[[ Provided data open ]]

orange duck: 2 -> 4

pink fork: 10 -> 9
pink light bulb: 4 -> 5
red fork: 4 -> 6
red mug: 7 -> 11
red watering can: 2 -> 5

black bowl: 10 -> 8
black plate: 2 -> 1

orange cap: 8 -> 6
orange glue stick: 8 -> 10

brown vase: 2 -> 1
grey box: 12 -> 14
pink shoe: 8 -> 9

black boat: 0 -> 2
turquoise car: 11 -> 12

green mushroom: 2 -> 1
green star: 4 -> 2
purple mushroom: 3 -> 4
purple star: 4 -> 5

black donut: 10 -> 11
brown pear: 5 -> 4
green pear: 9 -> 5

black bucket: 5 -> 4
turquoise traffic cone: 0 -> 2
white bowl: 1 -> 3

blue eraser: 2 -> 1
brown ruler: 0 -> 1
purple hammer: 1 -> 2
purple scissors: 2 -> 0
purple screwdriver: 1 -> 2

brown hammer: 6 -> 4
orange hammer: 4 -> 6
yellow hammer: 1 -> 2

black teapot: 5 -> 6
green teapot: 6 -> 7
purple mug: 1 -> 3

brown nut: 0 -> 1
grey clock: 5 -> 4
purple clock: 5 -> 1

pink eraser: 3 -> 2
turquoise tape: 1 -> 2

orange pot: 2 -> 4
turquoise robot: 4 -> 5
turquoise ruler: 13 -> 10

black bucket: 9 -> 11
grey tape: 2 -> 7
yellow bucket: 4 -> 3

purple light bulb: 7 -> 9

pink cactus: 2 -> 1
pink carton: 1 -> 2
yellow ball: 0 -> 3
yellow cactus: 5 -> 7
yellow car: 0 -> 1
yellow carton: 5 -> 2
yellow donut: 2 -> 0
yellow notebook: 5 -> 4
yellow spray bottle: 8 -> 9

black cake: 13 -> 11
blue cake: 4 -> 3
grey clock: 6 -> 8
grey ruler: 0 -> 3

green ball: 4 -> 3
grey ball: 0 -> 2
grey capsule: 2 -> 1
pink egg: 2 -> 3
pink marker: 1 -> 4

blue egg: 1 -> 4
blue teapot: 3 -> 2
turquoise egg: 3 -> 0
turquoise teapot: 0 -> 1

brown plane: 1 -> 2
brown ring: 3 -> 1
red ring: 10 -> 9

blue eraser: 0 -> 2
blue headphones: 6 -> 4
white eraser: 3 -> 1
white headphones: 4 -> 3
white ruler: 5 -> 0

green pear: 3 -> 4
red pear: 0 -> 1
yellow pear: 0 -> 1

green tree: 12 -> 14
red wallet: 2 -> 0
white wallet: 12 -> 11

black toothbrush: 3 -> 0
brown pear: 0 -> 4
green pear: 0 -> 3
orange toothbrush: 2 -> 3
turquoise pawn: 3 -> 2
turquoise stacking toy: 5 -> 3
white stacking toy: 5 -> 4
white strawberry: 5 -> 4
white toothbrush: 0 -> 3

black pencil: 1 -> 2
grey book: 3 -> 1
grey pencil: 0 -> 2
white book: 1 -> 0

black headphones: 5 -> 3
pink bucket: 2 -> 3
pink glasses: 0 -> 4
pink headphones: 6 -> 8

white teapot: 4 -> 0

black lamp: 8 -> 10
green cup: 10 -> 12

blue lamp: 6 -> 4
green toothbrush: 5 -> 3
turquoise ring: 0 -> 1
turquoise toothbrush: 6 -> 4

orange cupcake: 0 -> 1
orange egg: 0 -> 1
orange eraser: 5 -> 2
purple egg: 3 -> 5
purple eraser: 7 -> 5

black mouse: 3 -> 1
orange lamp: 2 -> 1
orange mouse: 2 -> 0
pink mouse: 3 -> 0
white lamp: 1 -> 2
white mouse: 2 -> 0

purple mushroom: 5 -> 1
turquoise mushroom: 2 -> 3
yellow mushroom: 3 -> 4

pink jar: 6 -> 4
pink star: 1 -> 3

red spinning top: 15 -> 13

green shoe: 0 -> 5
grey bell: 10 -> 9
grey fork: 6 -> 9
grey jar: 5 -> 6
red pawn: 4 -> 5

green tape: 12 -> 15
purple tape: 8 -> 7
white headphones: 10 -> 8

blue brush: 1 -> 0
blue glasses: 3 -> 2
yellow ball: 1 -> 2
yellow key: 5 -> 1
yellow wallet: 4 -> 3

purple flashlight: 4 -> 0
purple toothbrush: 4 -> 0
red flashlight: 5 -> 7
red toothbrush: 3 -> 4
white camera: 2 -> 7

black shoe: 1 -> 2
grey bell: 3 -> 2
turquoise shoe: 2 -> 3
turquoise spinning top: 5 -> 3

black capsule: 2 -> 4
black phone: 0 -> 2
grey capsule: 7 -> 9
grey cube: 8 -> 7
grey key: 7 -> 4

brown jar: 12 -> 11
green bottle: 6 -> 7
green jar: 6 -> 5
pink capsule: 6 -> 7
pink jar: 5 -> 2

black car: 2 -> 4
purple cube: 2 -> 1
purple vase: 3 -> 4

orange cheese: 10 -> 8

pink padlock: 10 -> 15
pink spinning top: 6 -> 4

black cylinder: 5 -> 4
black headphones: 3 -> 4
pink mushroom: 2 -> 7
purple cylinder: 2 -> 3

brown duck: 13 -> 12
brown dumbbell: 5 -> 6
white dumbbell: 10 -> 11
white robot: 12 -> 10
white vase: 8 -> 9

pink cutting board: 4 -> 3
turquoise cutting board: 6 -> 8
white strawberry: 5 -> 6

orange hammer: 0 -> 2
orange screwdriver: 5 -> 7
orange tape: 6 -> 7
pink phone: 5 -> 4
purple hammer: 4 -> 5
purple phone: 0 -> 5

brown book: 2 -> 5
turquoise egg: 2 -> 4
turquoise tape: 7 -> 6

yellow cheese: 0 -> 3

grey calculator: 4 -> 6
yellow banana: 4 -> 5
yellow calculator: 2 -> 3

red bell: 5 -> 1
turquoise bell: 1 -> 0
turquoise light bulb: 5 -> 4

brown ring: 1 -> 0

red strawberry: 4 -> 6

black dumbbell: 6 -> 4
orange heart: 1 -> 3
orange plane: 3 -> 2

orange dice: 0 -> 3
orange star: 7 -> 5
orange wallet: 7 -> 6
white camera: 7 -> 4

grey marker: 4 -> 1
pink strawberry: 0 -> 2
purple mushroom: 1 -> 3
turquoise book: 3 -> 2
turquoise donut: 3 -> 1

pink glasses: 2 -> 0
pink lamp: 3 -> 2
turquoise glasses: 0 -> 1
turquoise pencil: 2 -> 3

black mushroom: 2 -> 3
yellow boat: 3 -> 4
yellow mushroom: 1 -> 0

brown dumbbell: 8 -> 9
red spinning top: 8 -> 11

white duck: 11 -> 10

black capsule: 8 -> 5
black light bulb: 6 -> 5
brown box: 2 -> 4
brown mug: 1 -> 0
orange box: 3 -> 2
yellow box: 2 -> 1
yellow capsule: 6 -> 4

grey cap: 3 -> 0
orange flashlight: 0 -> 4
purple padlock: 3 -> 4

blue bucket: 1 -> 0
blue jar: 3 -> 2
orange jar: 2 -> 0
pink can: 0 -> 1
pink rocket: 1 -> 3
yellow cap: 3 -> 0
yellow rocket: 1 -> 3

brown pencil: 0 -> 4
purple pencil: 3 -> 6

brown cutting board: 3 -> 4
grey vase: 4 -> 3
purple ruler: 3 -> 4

[[ Provided data closed ]]

- Exercise: Scan the lines above, and whenever one holds the string "bottle", copy it.

- Answer to this problem:
yellow spray bottle: 8 -> 9
green bottle: 6 -> 7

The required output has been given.